▸ **GOAL OF THE EXERCISE**: A faithful, complete transcript of the entries below, without pictures, should be returned.

============

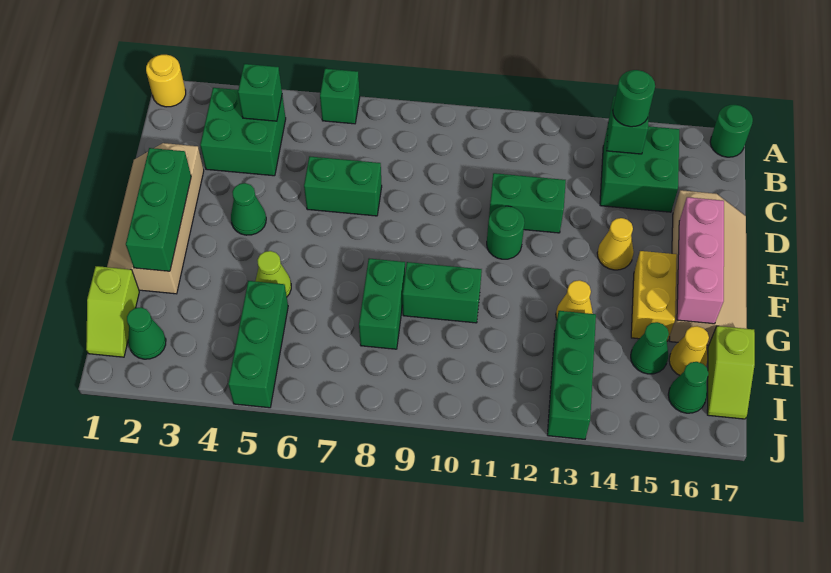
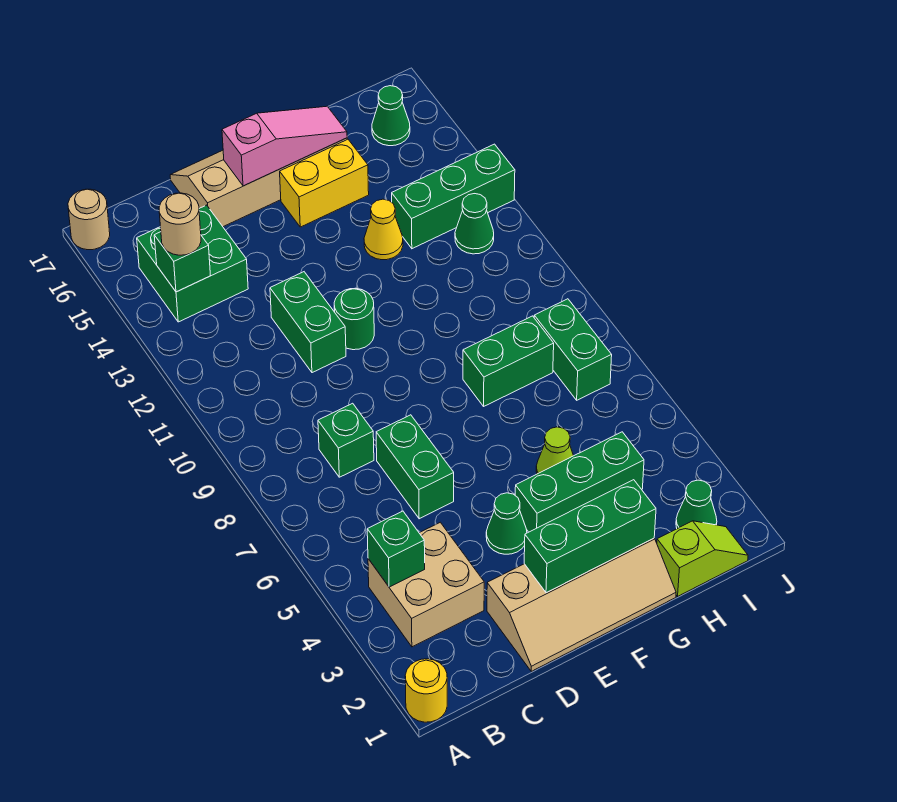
green brick A6 level 1 -> green brick C8 level 1
green round brick A17 level 1 -> tan round brick A17 level 1
green brick B3:C4 level 1 -> tan brick B3:C4 level 1
green round brick B14 level 3 -> tan round brick B14 level 3
yellow cone E14 level 1 -> none
pink brick E16:G16 level 2 -> pink slope E16:G16 level 2 top E
green brick G9:G10 level 1 -> green brick I7:I8 level 1
green brick H5:J5 level 1 -> green brick F4:H4 level 1
green cone H15 level 1 -> green cone I12 level 1
yellow cone H16 level 1 -> none
lime slope H17:I17 level 1 top H -> none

============

▸ **SOLUTION FOR THIS TASK**:
green brick A6 level 1 -> green brick C8 level 1
green round brick A17 level 1 -> tan round brick A17 level 1
green brick B3:C4 level 1 -> tan brick B3:C4 level 1
green round brick B14 level 3 -> tan round brick B14 level 3
yellow cone E14 level 1 -> none
pink brick E16:G16 level 2 -> pink slope E16:G16 level 2 top E
green brick G9:G10 level 1 -> green brick I7:I8 level 1
green brick H5:J5 level 1 -> green brick F4:H4 level 1
green cone H15 level 1 -> green cone I12 level 1
yellow cone H16 level 1 -> none
lime slope H17:I17 level 1 top H -> none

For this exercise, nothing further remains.